WHAT TO WORK ON »
In the data below, which lines hold the word "white"? Copy them.

[Object change descriptions]
━━━━━━━━━━━━━━━━

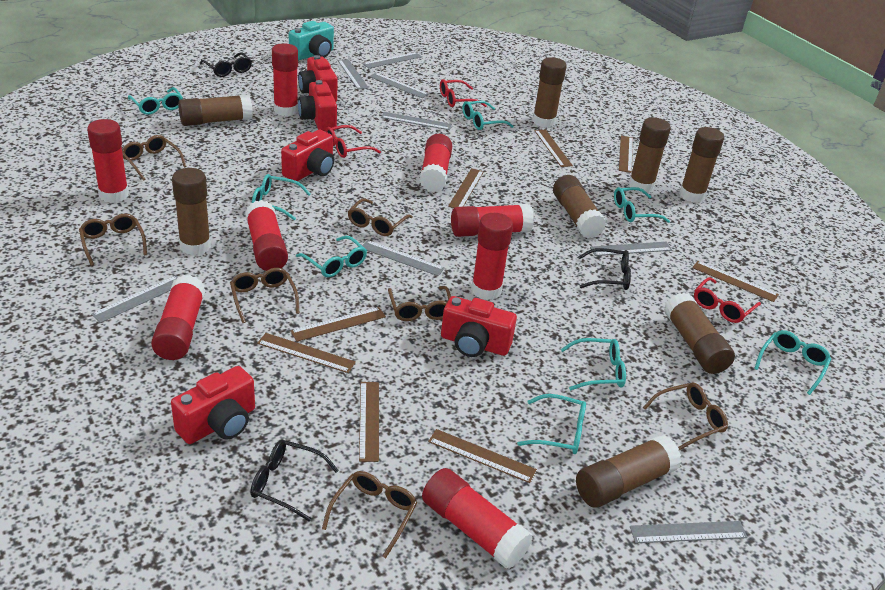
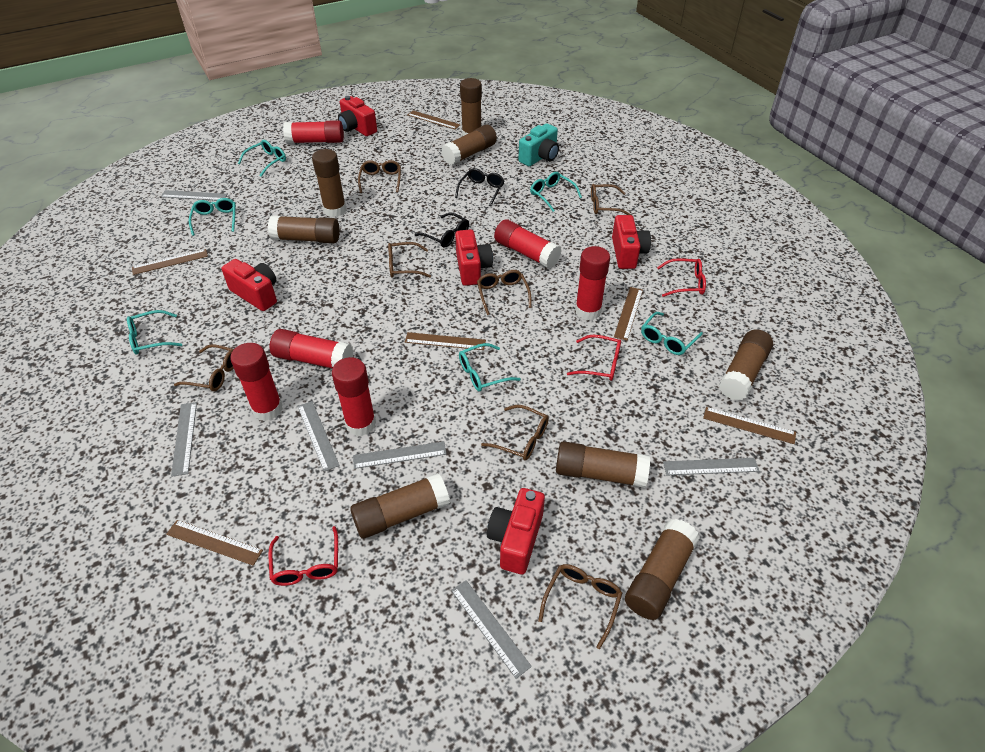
black glasses: 3 -> 2
brown ruler: 8 -> 6
grey ruler: 8 -> 6
red glue stick: 8 -> 6
turquoise glasses: 8 -> 6

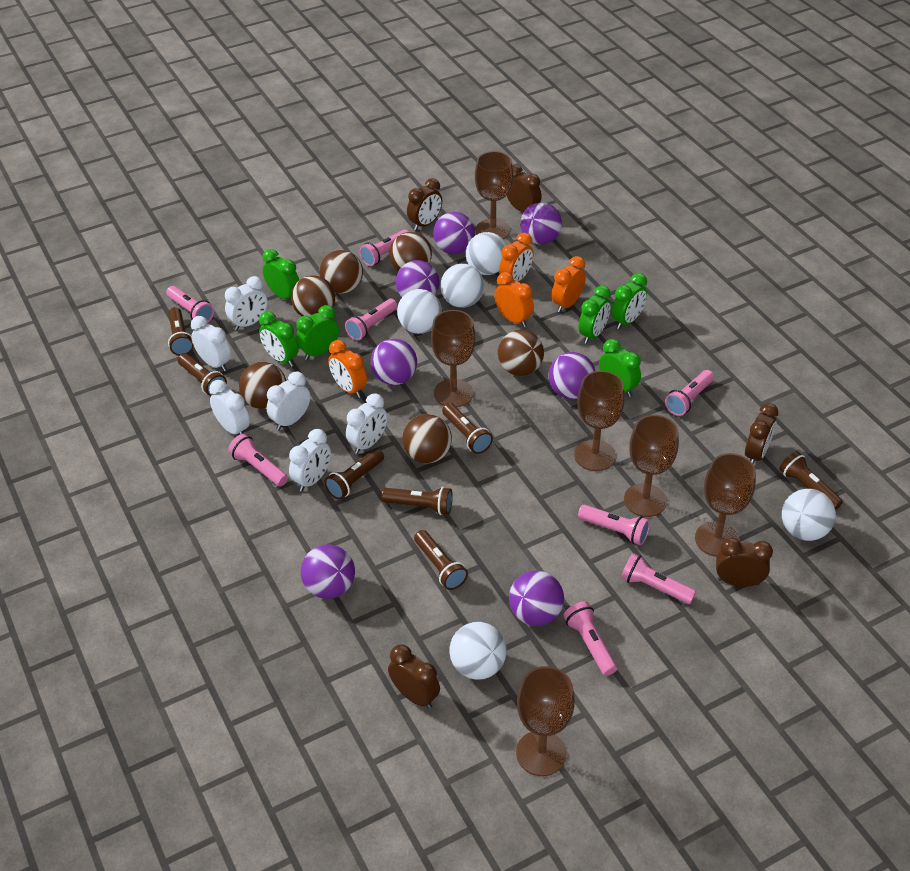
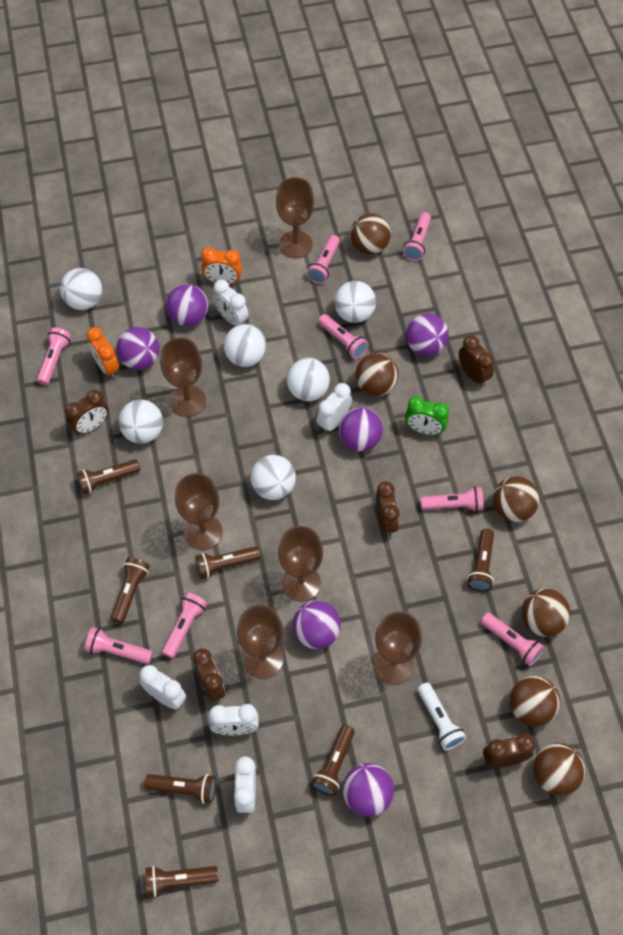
green clock: 6 -> 1
orange clock: 4 -> 2
purple ball: 7 -> 6
white ball: 5 -> 6
white clock: 6 -> 5
white flashlight: 0 -> 1

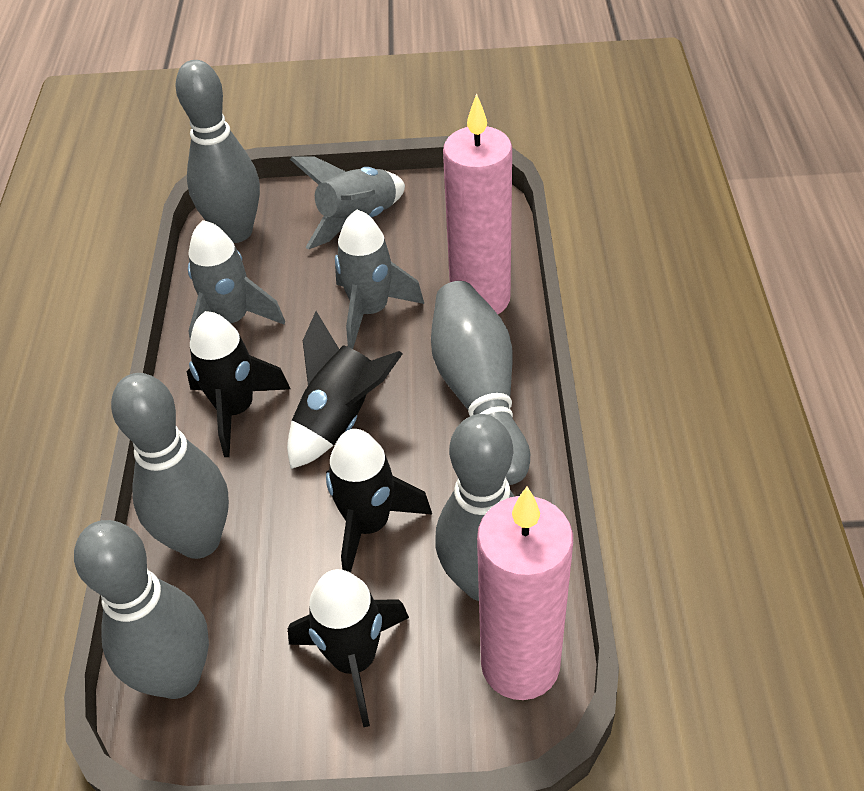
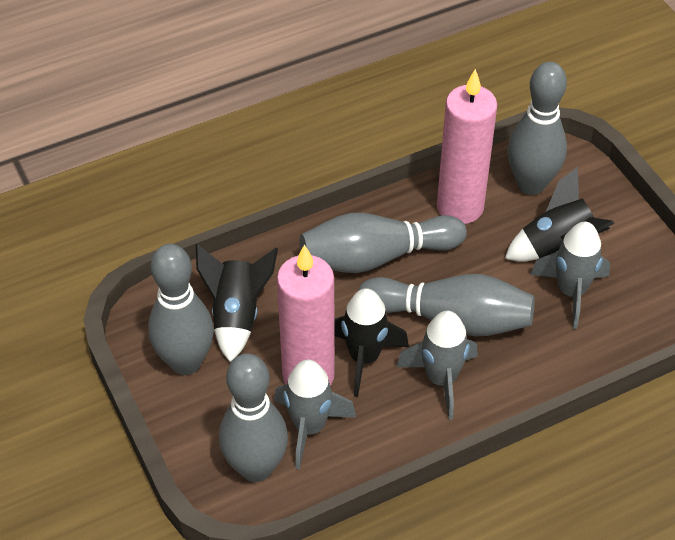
black rocket: 4 -> 3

━━━━━━━━━━━━━━━━

RESULT OF THIS EXERCISE »
white ball: 5 -> 6
white clock: 6 -> 5
white flashlight: 0 -> 1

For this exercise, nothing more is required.